Problem details =
Reproduce exactly, and nothing but, the lines between the one with "C3: 330pF (D2, GND) -> 470pF (D2, GND)" and the end of the entries, both ends included.

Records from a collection
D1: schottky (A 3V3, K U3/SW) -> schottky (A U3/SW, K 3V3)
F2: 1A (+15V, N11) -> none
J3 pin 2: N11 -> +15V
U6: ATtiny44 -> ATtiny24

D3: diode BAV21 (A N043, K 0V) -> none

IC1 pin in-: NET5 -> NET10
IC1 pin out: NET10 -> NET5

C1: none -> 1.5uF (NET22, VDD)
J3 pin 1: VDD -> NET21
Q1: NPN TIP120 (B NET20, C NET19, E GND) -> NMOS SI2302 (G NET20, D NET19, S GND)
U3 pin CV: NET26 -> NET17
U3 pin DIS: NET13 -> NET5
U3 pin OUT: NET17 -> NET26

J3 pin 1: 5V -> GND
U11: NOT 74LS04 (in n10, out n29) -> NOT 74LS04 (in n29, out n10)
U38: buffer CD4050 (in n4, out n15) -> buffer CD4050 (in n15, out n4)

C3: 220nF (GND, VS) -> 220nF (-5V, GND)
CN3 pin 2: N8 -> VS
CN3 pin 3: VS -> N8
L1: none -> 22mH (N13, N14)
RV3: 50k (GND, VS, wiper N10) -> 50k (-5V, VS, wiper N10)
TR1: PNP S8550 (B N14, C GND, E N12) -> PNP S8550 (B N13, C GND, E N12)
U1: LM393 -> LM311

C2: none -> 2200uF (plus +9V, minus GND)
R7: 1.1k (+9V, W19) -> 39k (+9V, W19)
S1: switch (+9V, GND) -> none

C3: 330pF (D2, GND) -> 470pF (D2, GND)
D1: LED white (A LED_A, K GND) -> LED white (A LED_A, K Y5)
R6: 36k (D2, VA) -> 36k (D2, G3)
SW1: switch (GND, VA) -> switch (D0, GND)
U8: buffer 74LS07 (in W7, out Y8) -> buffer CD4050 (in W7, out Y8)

Your solution =
C3: 330pF (D2, GND) -> 470pF (D2, GND)
D1: LED white (A LED_A, K GND) -> LED white (A LED_A, K Y5)
R6: 36k (D2, VA) -> 36k (D2, G3)
SW1: switch (GND, VA) -> switch (D0, GND)
U8: buffer 74LS07 (in W7, out Y8) -> buffer CD4050 (in W7, out Y8)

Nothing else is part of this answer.